*** Working data Section Begins ***

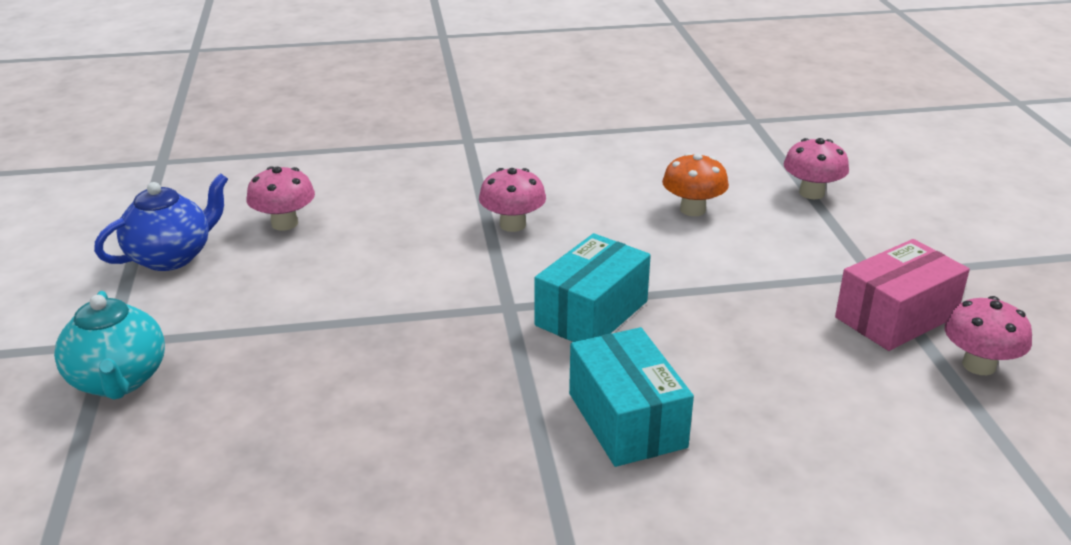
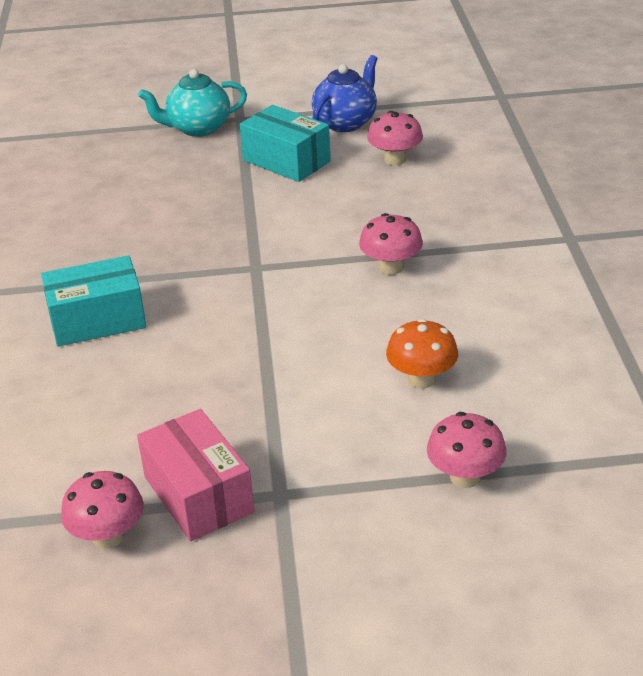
camera: 95 degrees right, 5 degrees up
(171, 257) = (346, 122): blue teapot -> blue teapot turned 105 degrees counterclockwise
(591, 313) = (239, 308): turquoise box -> turquoise box (286, 161)

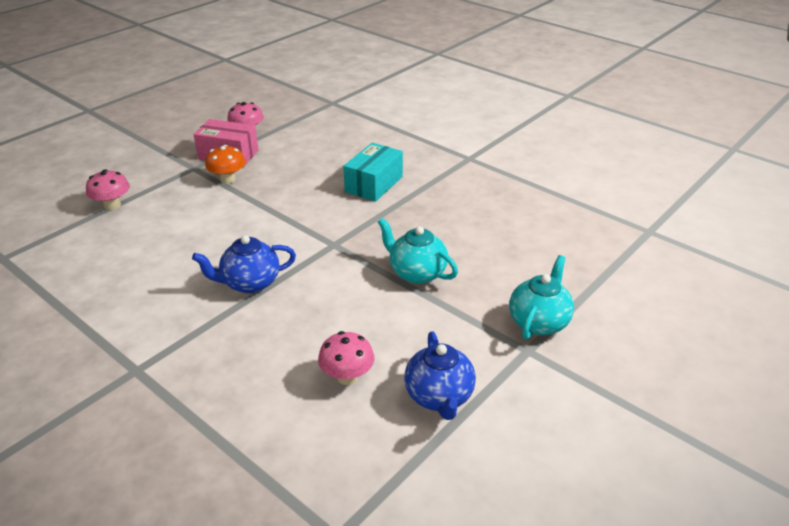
camera: 135 degrees right, 0 degrees up
(224, 202) = (416, 273): none -> turquoise teapot
(286, 161) = (427, 328): turquoise box -> none
(391, 267) = (250, 283): pink mushroom -> blue teapot
(421, 379) = (169, 233): orange mushroom -> orange mushroom (228, 179)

*** Working data Section Ends ***

Work to be completed >> Please transcribe the material above exactly as written. Leave the pictures out.

Written response >>
camera: 95 degrees right, 5 degrees up
(171, 257) = (346, 122): blue teapot -> blue teapot turned 105 degrees counterclockwise
(591, 313) = (239, 308): turquoise box -> turquoise box (286, 161)

camera: 135 degrees right, 0 degrees up
(224, 202) = (416, 273): none -> turquoise teapot
(286, 161) = (427, 328): turquoise box -> none
(391, 267) = (250, 283): pink mushroom -> blue teapot
(421, 379) = (169, 233): orange mushroom -> orange mushroom (228, 179)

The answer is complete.